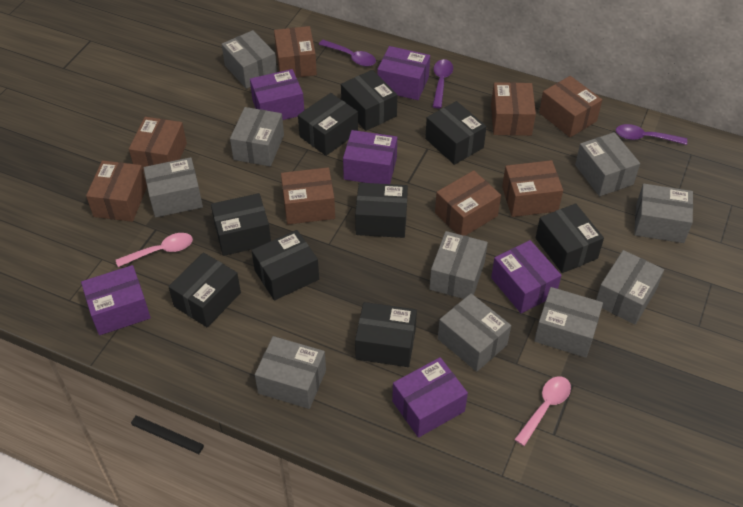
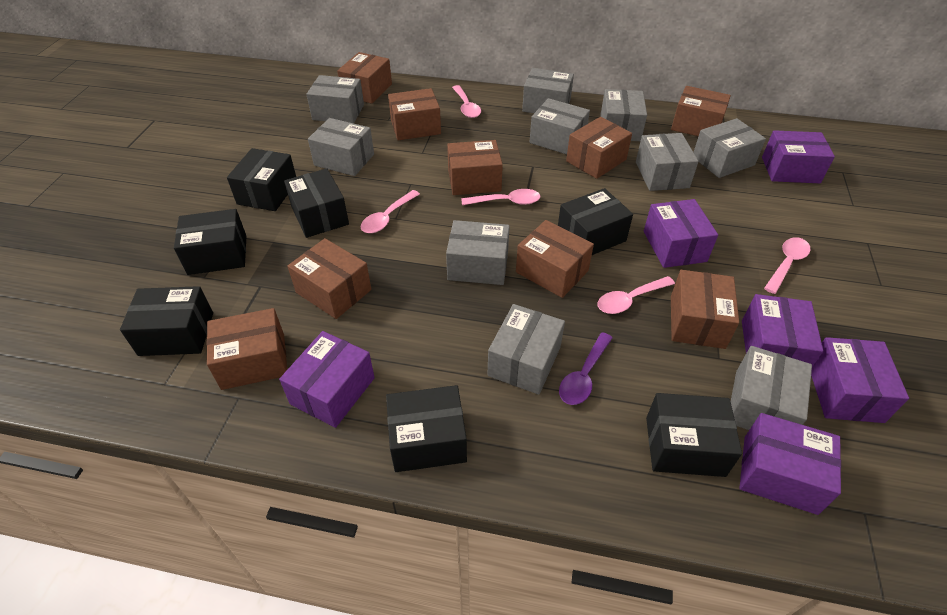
black box: 9 -> 7
brown box: 8 -> 9
pink spoon: 2 -> 5
purple spoon: 3 -> 1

What to produce: From the first line to the last, transcribe the listing exactly; skip the pictures.

Exercise result:
black box: 9 -> 7
brown box: 8 -> 9
pink spoon: 2 -> 5
purple spoon: 3 -> 1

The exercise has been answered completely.